[TASK BRIEF]:
The answer must consist of every line in the records that contains the word "button".

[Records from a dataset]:
☆ ☆ ☆ ☆ ☆ ☆ ☆

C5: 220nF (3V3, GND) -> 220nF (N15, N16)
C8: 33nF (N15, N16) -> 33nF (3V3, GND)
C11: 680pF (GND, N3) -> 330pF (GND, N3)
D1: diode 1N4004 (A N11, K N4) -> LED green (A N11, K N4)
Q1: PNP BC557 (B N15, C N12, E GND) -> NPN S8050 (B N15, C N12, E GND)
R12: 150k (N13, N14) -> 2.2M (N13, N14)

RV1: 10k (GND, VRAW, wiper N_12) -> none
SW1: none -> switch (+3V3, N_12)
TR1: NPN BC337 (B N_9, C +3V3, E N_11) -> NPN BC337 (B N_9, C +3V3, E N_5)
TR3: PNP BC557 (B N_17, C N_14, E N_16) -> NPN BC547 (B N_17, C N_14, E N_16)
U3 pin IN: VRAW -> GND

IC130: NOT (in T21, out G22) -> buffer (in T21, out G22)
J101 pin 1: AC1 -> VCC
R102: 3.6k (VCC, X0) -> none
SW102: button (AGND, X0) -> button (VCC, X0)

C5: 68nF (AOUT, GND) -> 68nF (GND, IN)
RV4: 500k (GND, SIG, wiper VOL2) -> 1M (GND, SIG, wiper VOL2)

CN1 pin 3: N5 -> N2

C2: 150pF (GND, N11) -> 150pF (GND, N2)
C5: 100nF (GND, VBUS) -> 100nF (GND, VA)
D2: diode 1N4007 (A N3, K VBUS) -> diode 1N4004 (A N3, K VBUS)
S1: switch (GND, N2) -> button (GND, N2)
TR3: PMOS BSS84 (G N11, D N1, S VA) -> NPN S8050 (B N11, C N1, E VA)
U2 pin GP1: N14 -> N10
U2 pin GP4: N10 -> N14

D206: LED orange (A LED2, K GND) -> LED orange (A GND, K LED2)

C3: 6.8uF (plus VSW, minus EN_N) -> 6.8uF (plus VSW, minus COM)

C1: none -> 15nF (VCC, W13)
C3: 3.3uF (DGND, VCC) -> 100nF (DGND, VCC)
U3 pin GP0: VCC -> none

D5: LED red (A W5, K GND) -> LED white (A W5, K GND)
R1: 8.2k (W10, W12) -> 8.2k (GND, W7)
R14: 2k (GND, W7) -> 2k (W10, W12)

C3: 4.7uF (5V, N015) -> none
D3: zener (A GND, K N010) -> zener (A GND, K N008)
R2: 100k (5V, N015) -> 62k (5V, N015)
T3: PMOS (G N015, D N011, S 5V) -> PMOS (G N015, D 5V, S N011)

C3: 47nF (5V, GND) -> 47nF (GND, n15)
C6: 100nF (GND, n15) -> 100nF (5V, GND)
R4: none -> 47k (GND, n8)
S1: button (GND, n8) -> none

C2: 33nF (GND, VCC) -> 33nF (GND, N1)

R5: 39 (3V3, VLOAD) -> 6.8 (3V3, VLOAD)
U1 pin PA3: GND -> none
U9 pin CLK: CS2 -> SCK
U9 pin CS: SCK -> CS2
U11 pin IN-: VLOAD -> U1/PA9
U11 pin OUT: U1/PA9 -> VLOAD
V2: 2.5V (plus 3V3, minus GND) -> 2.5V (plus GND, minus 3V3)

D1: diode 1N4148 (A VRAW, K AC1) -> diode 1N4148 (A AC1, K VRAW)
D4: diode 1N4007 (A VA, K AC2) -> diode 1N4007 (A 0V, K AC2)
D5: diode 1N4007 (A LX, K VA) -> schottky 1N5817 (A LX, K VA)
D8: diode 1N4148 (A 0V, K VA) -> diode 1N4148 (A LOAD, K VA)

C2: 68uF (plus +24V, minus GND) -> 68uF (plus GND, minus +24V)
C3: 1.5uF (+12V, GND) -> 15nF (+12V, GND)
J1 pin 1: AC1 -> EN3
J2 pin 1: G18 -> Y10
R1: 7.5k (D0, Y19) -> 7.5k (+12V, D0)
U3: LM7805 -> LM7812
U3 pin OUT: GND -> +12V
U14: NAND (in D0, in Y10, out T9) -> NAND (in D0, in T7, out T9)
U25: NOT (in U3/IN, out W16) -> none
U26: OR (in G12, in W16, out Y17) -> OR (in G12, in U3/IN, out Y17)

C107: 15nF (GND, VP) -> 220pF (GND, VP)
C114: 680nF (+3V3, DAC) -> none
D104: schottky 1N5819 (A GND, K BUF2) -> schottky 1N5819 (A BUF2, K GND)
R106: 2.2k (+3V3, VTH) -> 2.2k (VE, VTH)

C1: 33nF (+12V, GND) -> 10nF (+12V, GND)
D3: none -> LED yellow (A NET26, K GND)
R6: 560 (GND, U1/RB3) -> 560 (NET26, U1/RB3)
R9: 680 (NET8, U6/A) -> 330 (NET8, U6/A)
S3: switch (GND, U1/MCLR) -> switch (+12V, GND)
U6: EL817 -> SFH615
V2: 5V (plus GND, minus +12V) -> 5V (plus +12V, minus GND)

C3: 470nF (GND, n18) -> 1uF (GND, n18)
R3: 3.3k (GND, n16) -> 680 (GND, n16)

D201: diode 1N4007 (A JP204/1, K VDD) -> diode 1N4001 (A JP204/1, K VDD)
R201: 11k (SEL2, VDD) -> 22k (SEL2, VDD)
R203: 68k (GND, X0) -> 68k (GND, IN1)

☆ ☆ ☆ ☆ ☆ ☆ ☆

[RESPONSE]:
SW102: button (AGND, X0) -> button (VCC, X0)
S1: switch (GND, N2) -> button (GND, N2)
S1: button (GND, n8) -> none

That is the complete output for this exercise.